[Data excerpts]
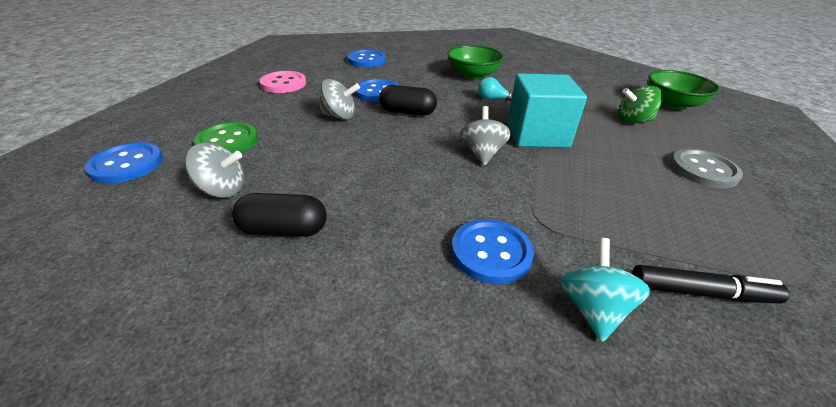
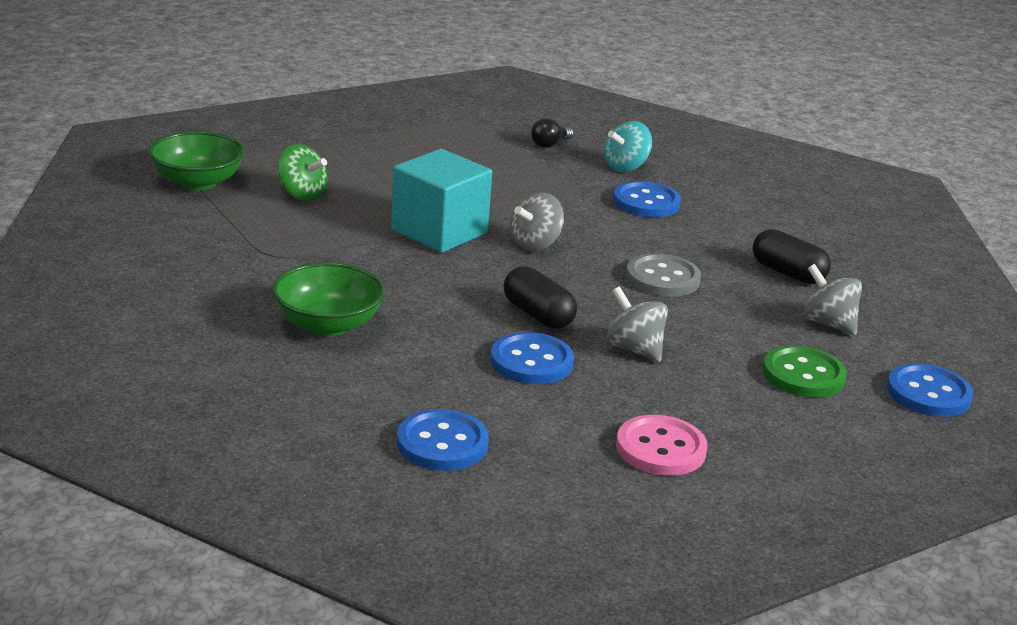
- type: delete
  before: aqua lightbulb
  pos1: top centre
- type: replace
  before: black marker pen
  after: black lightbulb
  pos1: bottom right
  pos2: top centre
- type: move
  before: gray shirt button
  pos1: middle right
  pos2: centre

**What you will do**:
Starting at the line that contains "- type: move" and ending at the last line of the data, repeat each line exactly; include nothing else.

**Answer space**:
- type: move
  before: gray shirt button
  pos1: middle right
  pos2: centre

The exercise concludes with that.